** What the exercise asks **
From the records below, transcribe only the lines running from the one with "camera: 10 degrees right, 0 degrees up" through the one with "(649, 316) = (438, 514): green goblet -> none". Keep both of those end lines.

Source records
######

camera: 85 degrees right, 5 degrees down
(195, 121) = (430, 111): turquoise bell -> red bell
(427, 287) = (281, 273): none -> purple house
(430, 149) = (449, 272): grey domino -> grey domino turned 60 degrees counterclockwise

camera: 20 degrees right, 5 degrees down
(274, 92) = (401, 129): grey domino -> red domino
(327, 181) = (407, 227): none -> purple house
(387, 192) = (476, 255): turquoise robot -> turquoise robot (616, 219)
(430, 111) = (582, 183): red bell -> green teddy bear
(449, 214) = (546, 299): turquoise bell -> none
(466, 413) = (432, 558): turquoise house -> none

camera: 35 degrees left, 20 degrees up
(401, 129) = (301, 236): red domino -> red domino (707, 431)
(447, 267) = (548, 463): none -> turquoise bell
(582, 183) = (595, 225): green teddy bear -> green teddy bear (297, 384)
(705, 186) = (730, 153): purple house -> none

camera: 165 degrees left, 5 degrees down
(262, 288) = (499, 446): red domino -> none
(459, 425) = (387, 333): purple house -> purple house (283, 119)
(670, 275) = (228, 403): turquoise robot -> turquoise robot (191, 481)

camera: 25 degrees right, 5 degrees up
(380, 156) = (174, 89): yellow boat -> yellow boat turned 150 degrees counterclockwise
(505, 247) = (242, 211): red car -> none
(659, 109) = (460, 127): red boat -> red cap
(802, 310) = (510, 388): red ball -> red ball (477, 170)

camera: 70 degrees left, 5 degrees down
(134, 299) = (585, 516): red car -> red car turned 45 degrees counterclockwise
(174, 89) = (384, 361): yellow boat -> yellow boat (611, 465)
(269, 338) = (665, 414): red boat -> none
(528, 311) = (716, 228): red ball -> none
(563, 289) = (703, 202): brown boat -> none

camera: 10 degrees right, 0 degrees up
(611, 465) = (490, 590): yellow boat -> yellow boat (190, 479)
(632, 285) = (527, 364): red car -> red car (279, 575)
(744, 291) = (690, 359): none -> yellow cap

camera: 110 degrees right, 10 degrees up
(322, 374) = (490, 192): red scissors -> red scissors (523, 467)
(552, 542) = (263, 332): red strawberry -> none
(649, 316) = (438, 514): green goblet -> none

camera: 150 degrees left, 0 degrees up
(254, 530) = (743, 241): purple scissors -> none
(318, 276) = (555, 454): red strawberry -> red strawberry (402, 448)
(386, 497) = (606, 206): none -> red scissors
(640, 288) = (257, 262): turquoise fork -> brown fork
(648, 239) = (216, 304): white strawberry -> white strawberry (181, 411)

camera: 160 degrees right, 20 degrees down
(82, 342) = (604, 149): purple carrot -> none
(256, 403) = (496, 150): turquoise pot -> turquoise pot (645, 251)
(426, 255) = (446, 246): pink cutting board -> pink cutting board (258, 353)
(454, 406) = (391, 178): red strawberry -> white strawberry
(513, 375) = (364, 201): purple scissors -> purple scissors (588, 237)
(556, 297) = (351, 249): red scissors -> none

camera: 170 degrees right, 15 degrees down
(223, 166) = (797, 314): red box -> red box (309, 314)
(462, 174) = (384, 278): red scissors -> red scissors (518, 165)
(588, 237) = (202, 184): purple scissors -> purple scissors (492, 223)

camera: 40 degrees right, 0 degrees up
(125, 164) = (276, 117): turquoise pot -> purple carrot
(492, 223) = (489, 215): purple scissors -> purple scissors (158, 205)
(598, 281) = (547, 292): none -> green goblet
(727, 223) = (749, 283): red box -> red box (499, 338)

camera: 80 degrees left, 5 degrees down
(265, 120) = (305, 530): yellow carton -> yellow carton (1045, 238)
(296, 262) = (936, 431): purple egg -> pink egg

######

** Result of the exercise **
camera: 10 degrees right, 0 degrees up
(611, 465) = (490, 590): yellow boat -> yellow boat (190, 479)
(632, 285) = (527, 364): red car -> red car (279, 575)
(744, 291) = (690, 359): none -> yellow cap

camera: 110 degrees right, 10 degrees up
(322, 374) = (490, 192): red scissors -> red scissors (523, 467)
(552, 542) = (263, 332): red strawberry -> none
(649, 316) = (438, 514): green goblet -> none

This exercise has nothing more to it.